## Work item
Search the records below for the word "blue". Copy each line where it occurs.

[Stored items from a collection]

%%

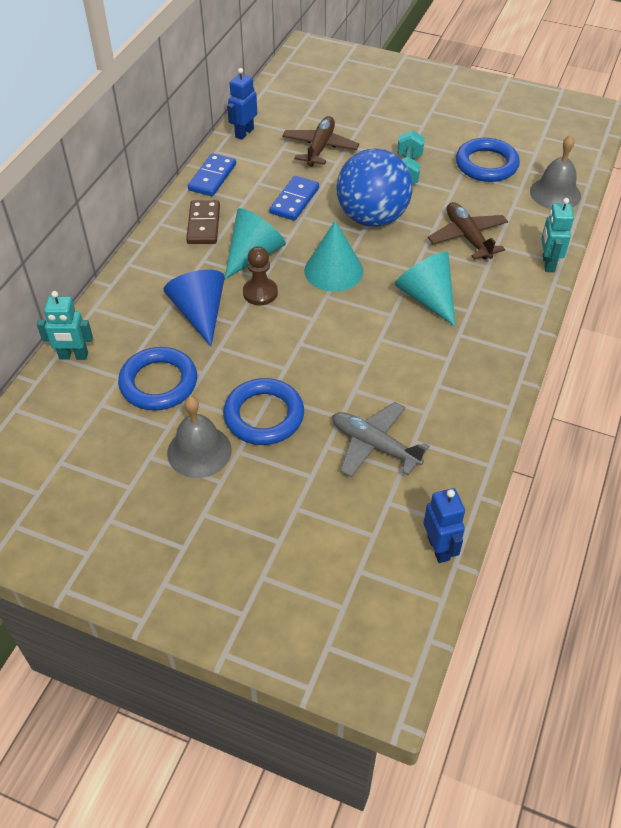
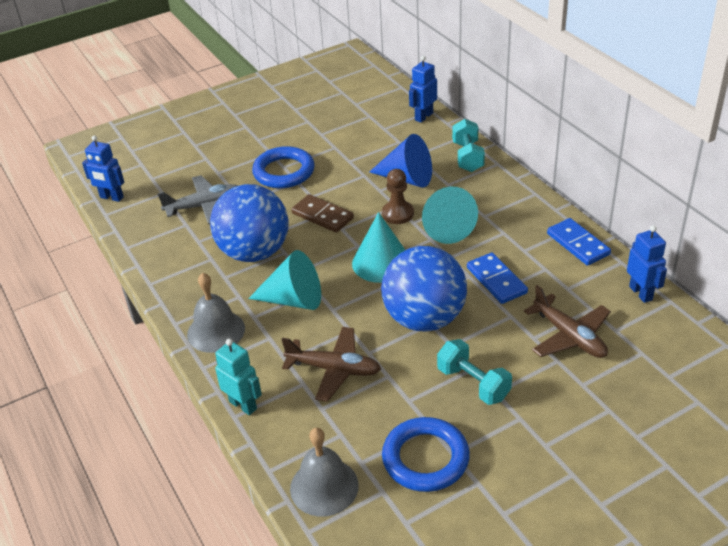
camera: 130 degrees right, 10 degrees down
(73, 356) = (423, 116): turquoise robot -> blue robot
(131, 288) = (467, 157): none -> turquoise dumbbell
(158, 383) = (361, 141): blue ring -> none
(199, 451) = (289, 139): grey bell -> grey bell (216, 331)
(203, 224) = (511, 215): brown domino -> brown domino (322, 216)
(400, 359) = (254, 252): none -> blue ball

%%

## Answer to this problem
(73, 356) = (423, 116): turquoise robot -> blue robot
(158, 383) = (361, 141): blue ring -> none
(400, 359) = (254, 252): none -> blue ball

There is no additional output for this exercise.